Reproduce each of the items below word for word, without the pictures.
--- BEGIN Material shown ---
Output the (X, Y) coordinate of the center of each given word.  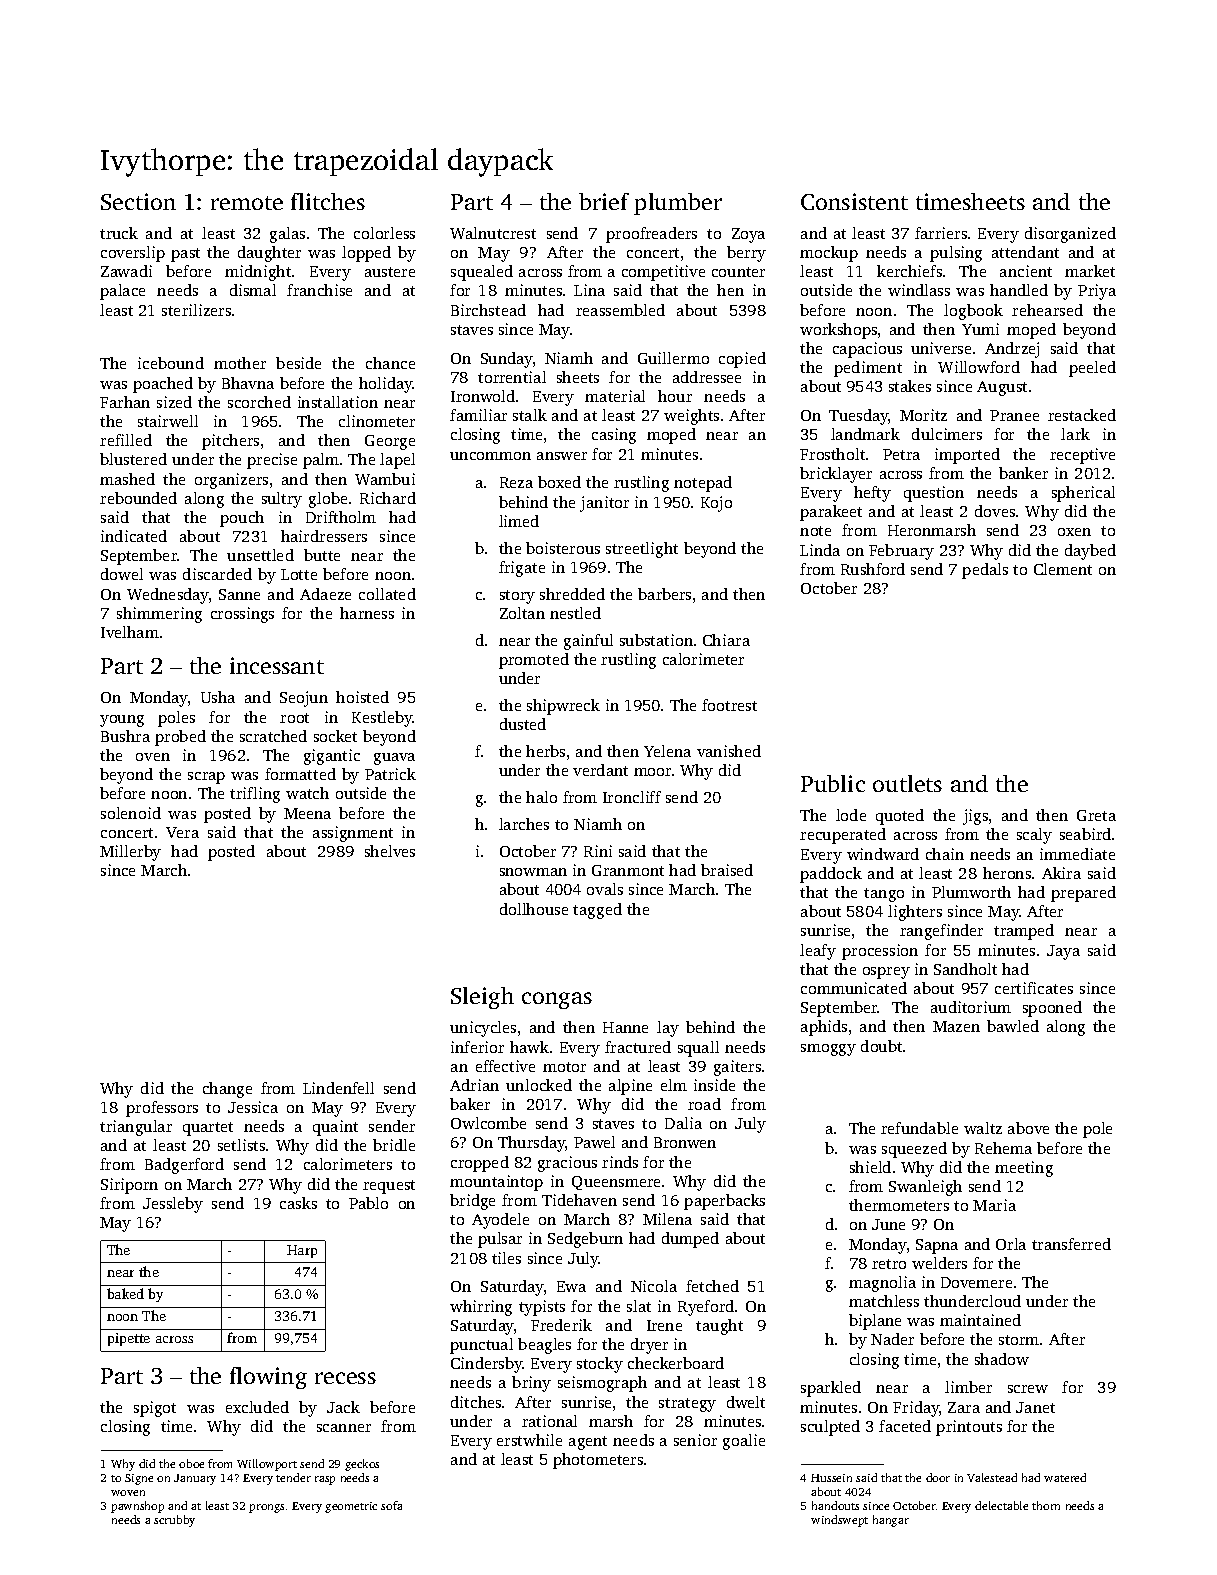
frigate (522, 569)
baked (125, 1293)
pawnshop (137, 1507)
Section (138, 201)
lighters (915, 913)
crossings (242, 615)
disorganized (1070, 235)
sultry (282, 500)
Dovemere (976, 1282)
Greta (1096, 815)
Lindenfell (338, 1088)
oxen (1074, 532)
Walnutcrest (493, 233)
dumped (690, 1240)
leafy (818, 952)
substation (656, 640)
--- END Material shown ---
• **Output for this exercise**:
Output the (X, Y) coordinate of the center of each given word.  
frigate (522, 569)
baked (125, 1293)
pawnshop (137, 1507)
Section (138, 201)
lighters (915, 913)
crossings (242, 615)
disorganized (1070, 235)
sultry (282, 500)
Dovemere (976, 1282)
Greta (1096, 815)
Lindenfell (338, 1088)
oxen (1074, 532)
Walnutcrest (493, 233)
dumped (690, 1240)
leafy (818, 952)
substation (656, 640)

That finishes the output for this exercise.